TASK STATEMENT:
From the first line below to the last, reproduce the material exactly and leave out the images.

*** Opening GIVEN DATA ***

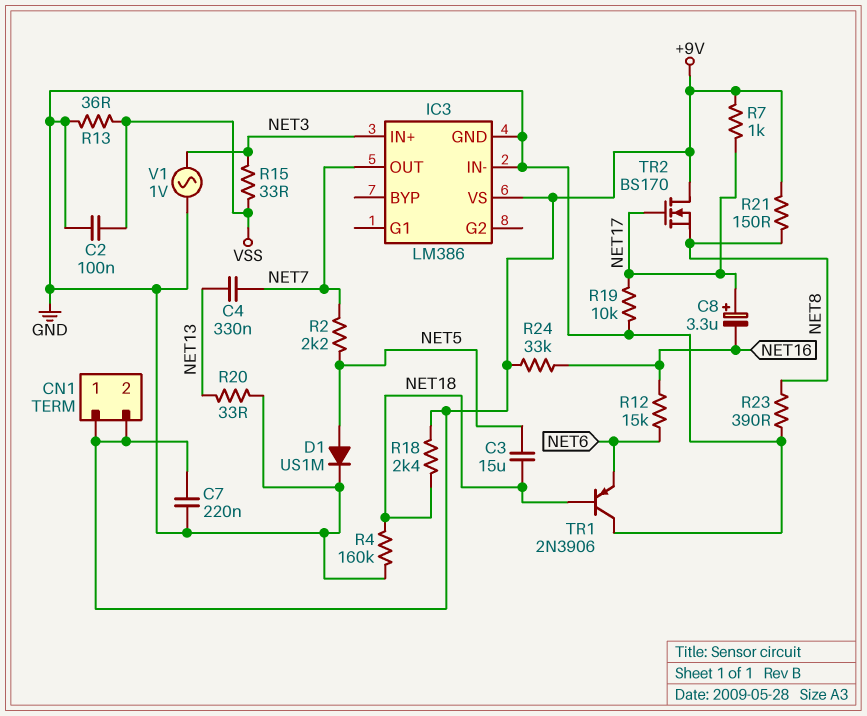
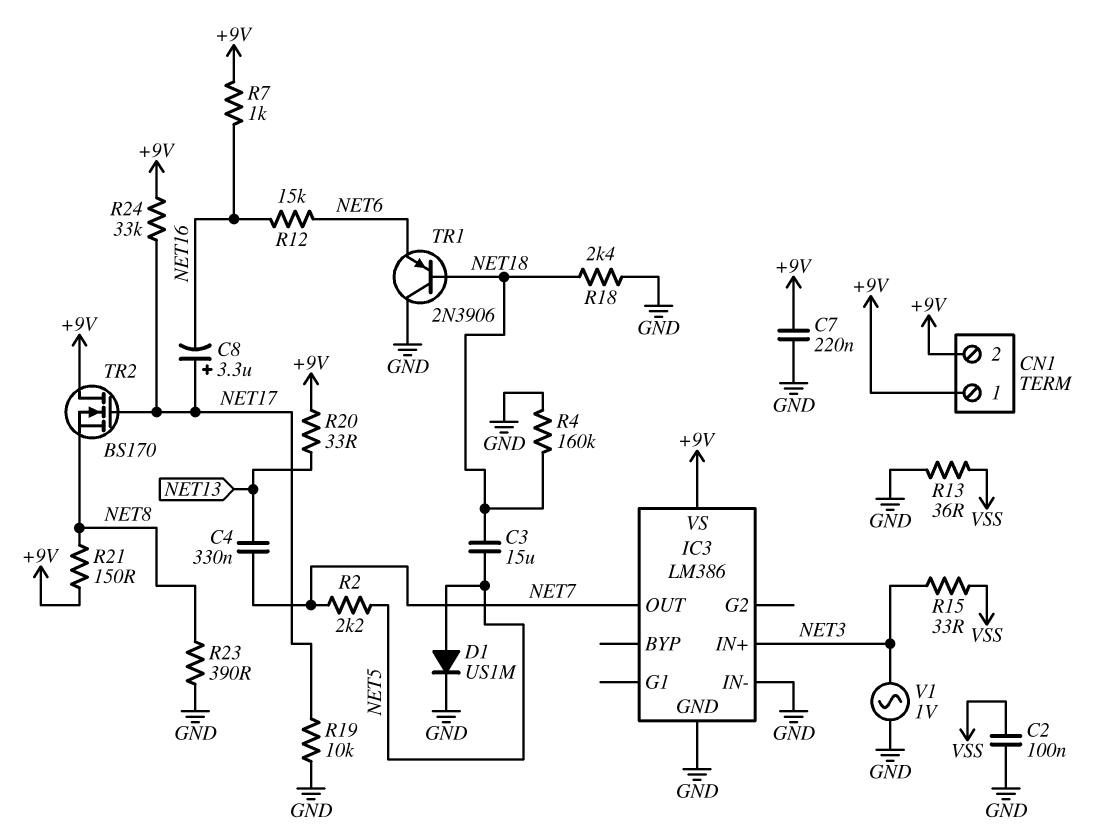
R7: 1k (+9V, NET17) -> 1k (+9V, NET16)
R18: 2.4k (+9V, NET18) -> 2.4k (GND, NET18)
R20: 33 (GND, NET13) -> 33 (+9V, NET13)
R24: 33k (+9V, NET16) -> 33k (+9V, NET17)

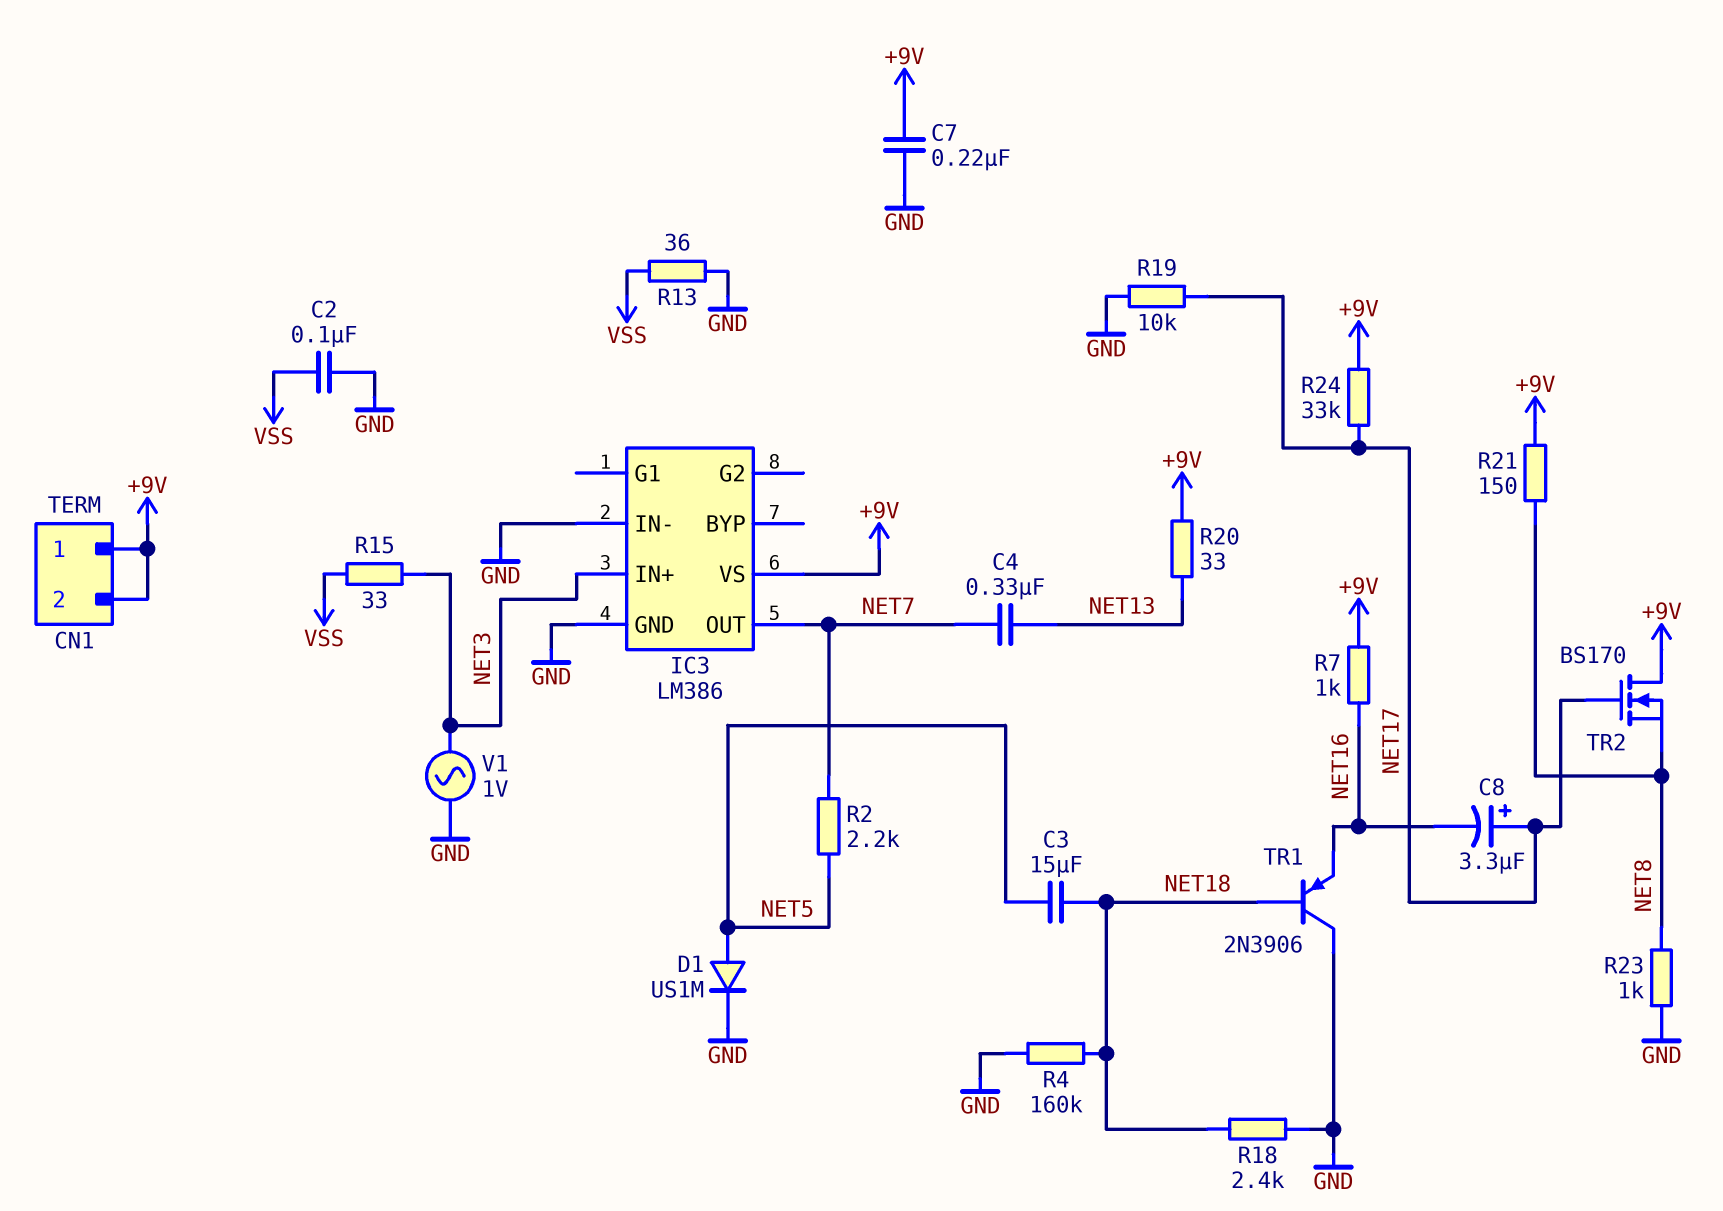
R12: 15k (NET6, NET16) -> none
R23: 390 (GND, NET8) -> 1k (GND, NET8)
TR1: PNP 2N3906 (B NET18, C GND, E NET6) -> PNP 2N3906 (B NET18, C GND, E NET16)

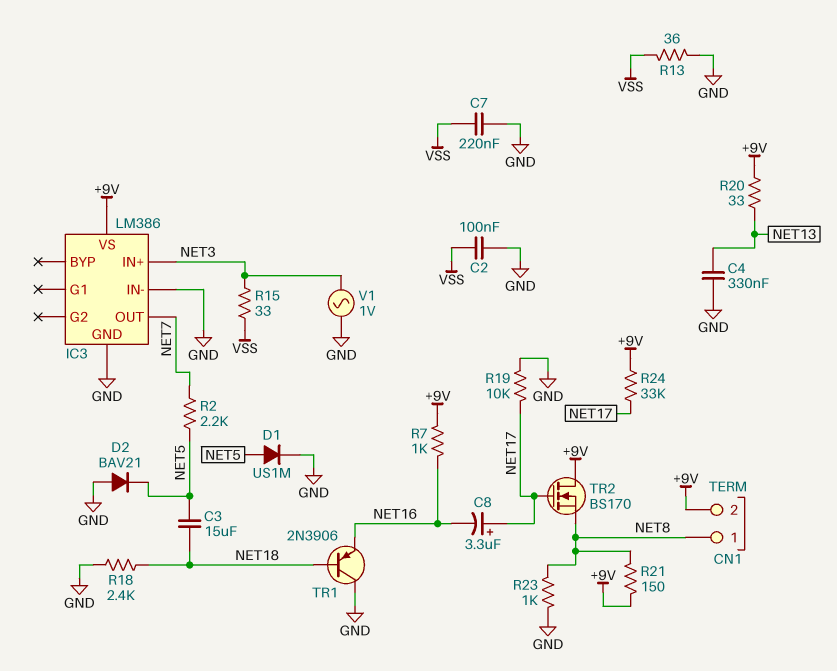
C4: 330nF (NET7, NET13) -> 330nF (GND, NET13)
C7: 220nF (+9V, GND) -> 220nF (GND, VSS)
CN1 pin 1: +9V -> NET8
D2: none -> diode BAV21 (A GND, K NET5)
R4: 160k (GND, NET18) -> none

*** Closing GIVEN DATA ***

OUTPUT OF THE TASK:
R7: 1k (+9V, NET17) -> 1k (+9V, NET16)
R18: 2.4k (+9V, NET18) -> 2.4k (GND, NET18)
R20: 33 (GND, NET13) -> 33 (+9V, NET13)
R24: 33k (+9V, NET16) -> 33k (+9V, NET17)

R12: 15k (NET6, NET16) -> none
R23: 390 (GND, NET8) -> 1k (GND, NET8)
TR1: PNP 2N3906 (B NET18, C GND, E NET6) -> PNP 2N3906 (B NET18, C GND, E NET16)

C4: 330nF (NET7, NET13) -> 330nF (GND, NET13)
C7: 220nF (+9V, GND) -> 220nF (GND, VSS)
CN1 pin 1: +9V -> NET8
D2: none -> diode BAV21 (A GND, K NET5)
R4: 160k (GND, NET18) -> none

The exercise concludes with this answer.